What is expected - Among the lines below, some may hold the word "none"; state how many do, giving only the number.
== Available data
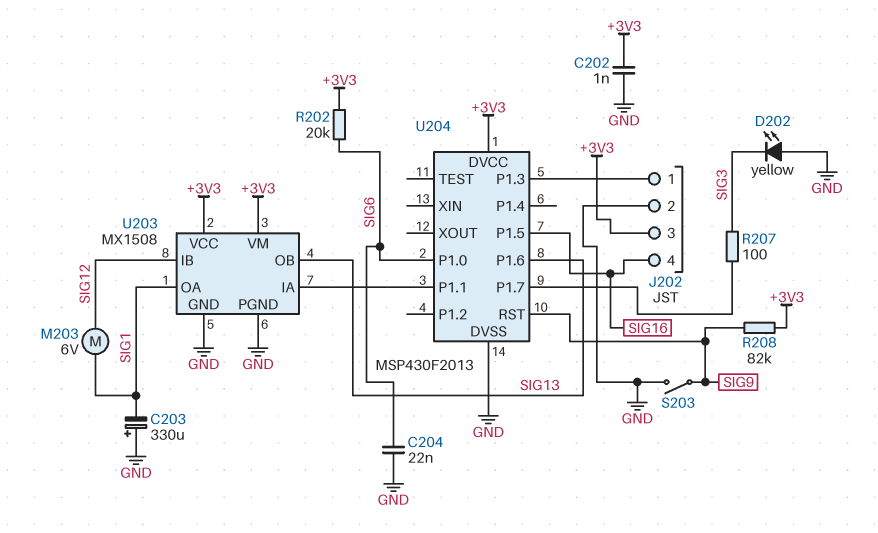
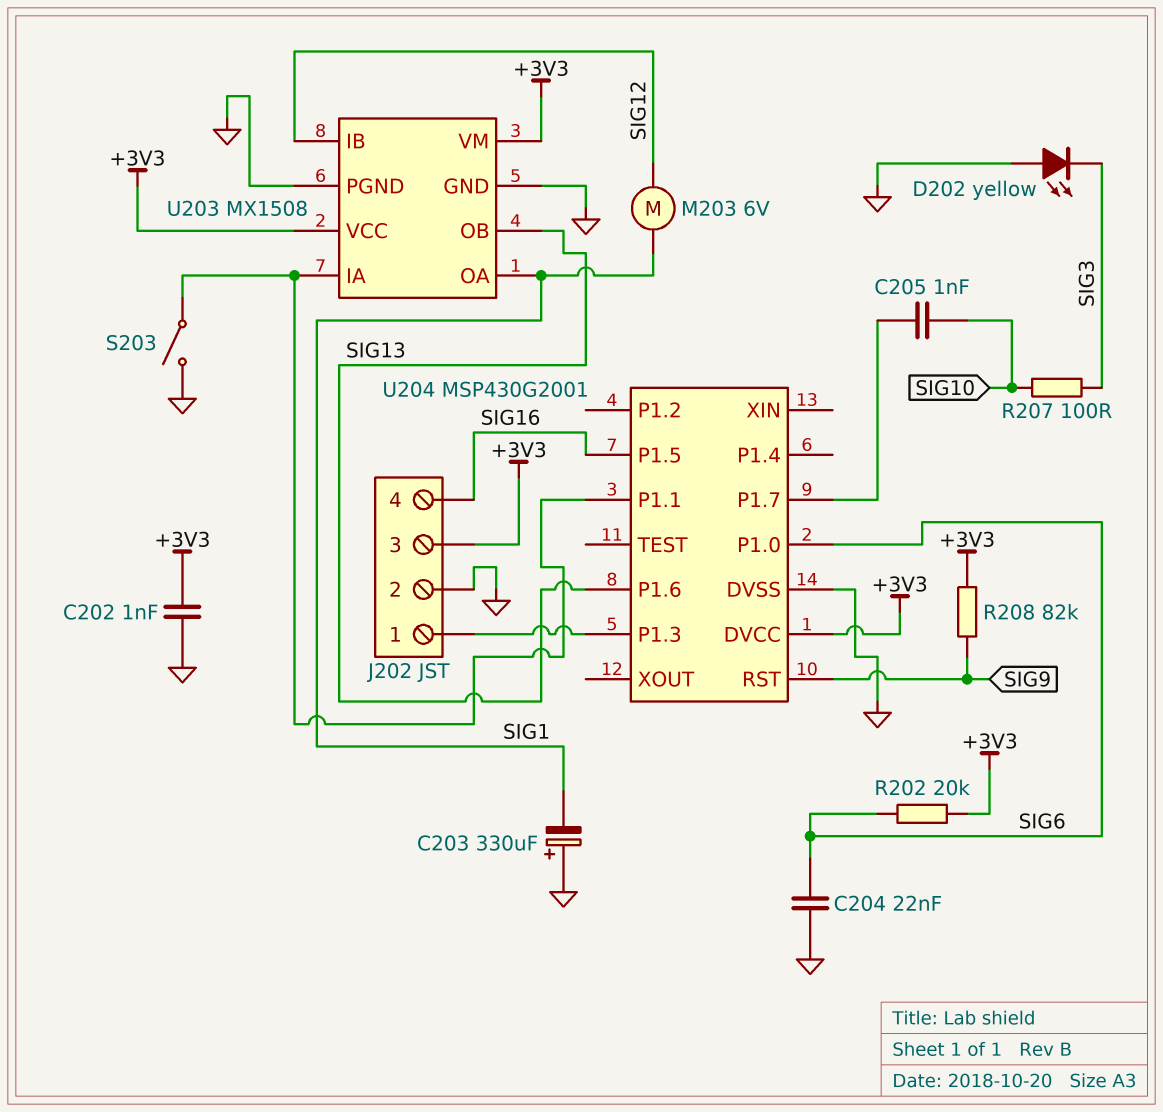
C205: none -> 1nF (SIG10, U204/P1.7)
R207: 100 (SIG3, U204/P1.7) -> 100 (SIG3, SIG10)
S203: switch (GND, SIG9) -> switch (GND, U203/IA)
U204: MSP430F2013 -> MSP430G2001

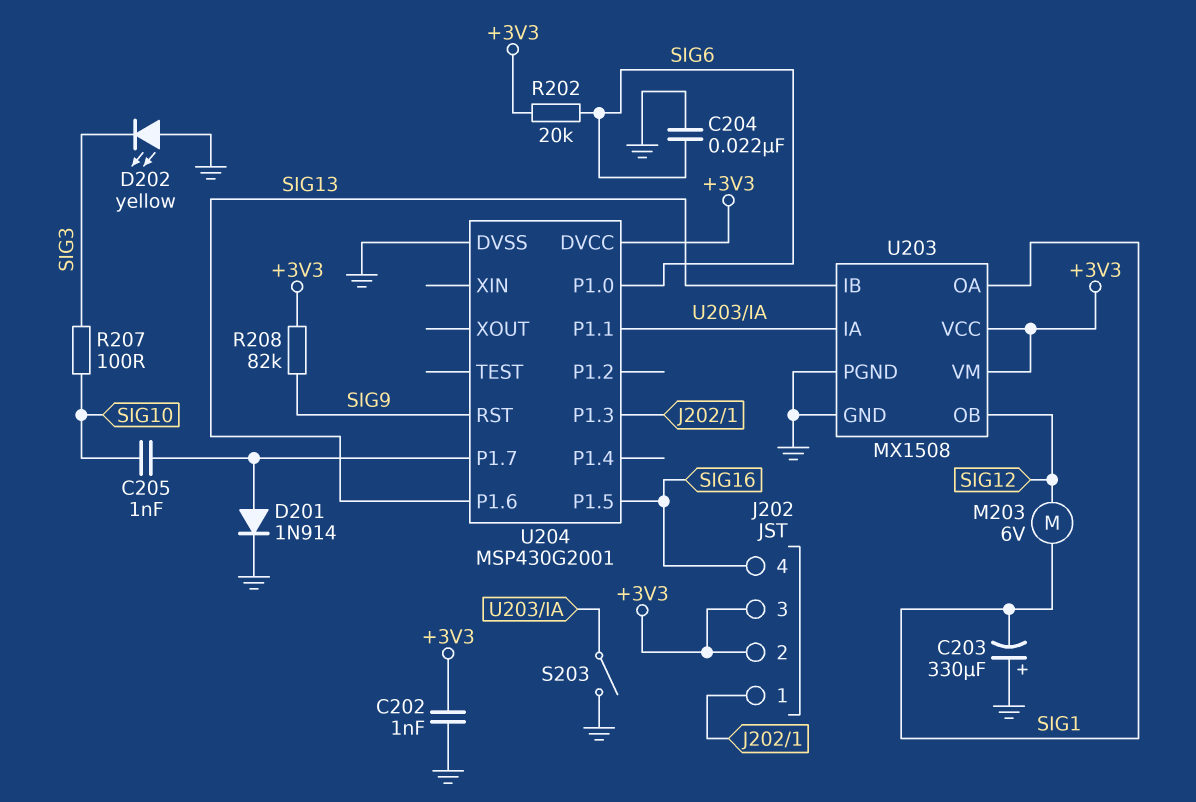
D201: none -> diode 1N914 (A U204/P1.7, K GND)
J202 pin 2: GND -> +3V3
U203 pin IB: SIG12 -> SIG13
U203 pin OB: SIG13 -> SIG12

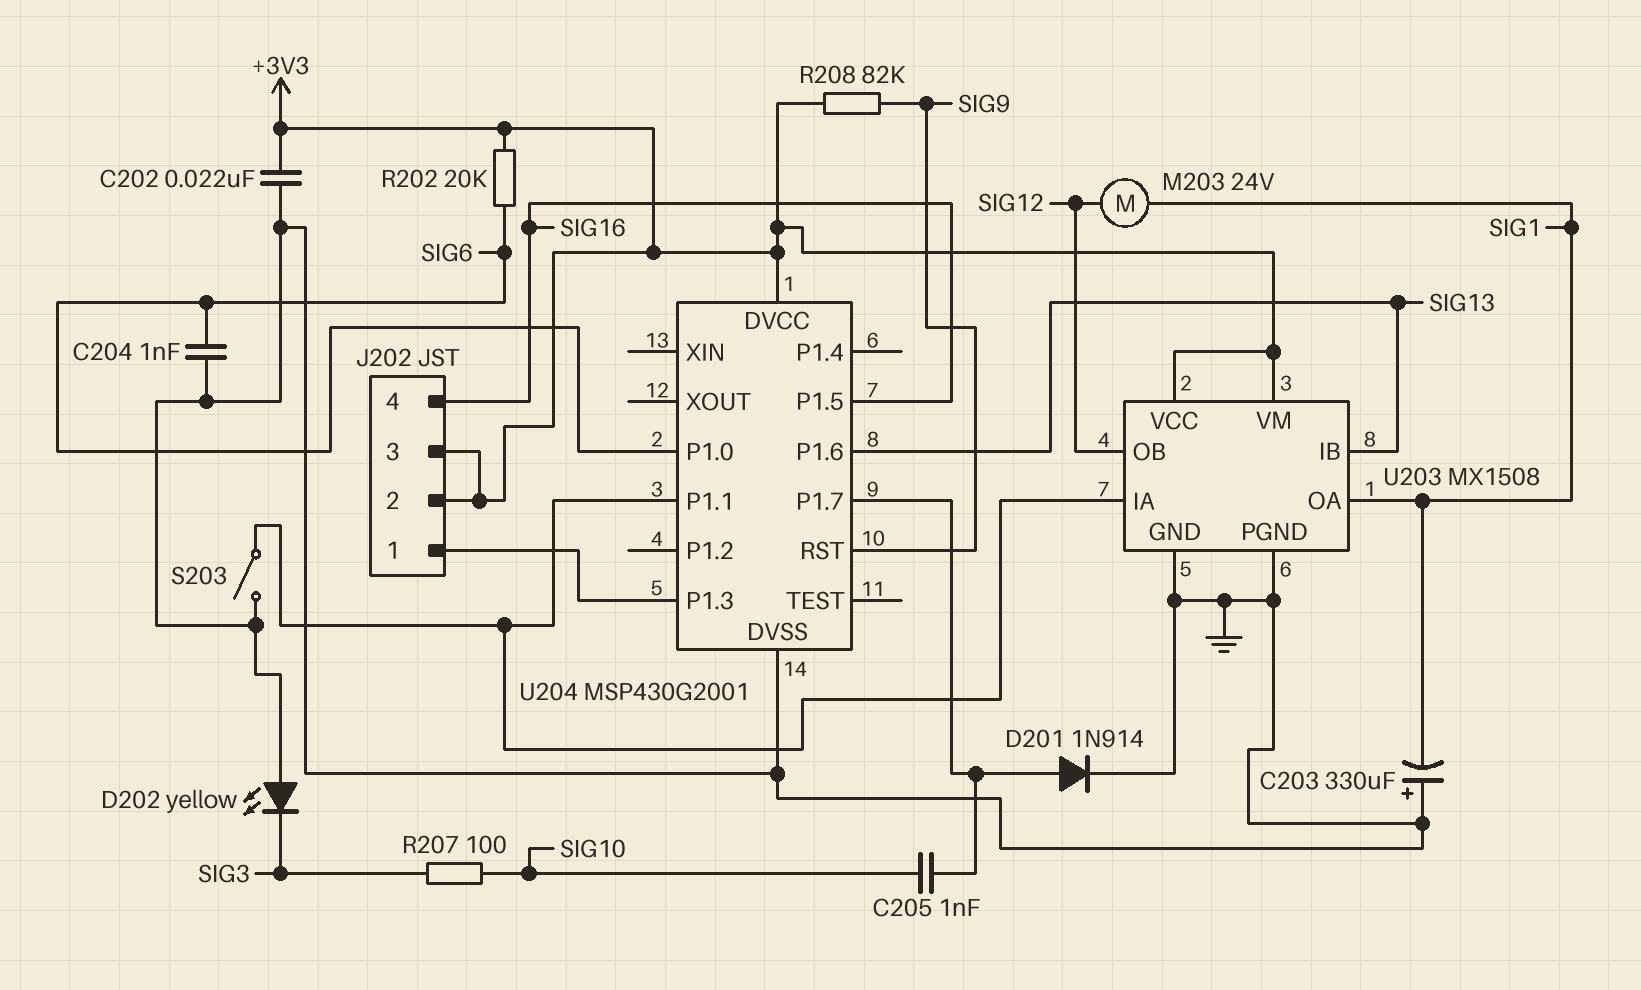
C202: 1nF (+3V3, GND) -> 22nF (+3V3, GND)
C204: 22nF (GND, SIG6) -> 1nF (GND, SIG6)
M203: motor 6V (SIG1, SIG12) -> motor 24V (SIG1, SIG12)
====
Your response - 2